• **What the exercise asks**
Leave out all pictures. Extract exactly the lines from the one containing "pink cross: (130, 50) -> (75, 18), moved" through the end of the data.

Collected data
==*==

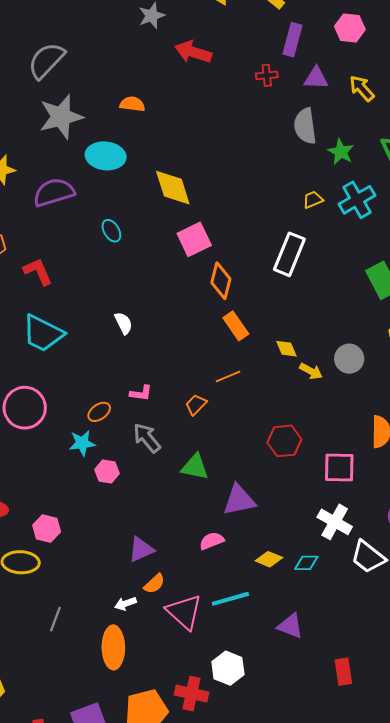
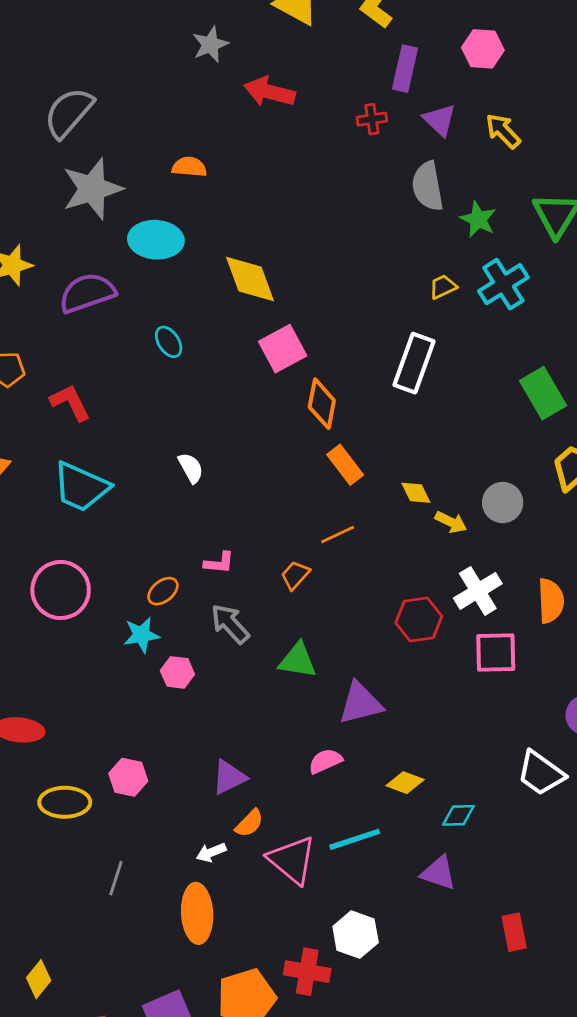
purple triangle: (316, 78) -> (440, 120), turned 44
white cross: (335, 522) -> (478, 591), moved, turned 32
pink hexagon: (47, 529) -> (128, 777), moved
cyan diamond: (306, 563) -> (458, 815), moved

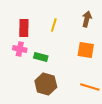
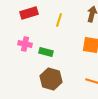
red rectangle: (24, 28) -> (29, 13), moved, turned 72

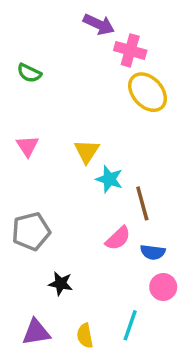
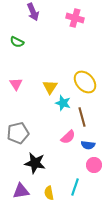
purple arrow: (99, 24) -> (33, 12), moved, turned 42
pink cross: (130, 50) -> (75, 18), moved
yellow ellipse: (148, 92) -> (85, 82), moved
black star: (61, 284) -> (35, 163), size x1.5

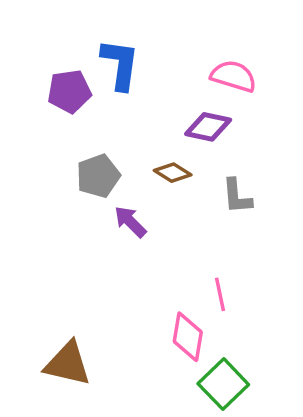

==*==

• **Written answer**
pink cross: (130, 50) -> (75, 18), moved
yellow ellipse: (148, 92) -> (85, 82), moved
black star: (61, 284) -> (35, 163), size x1.5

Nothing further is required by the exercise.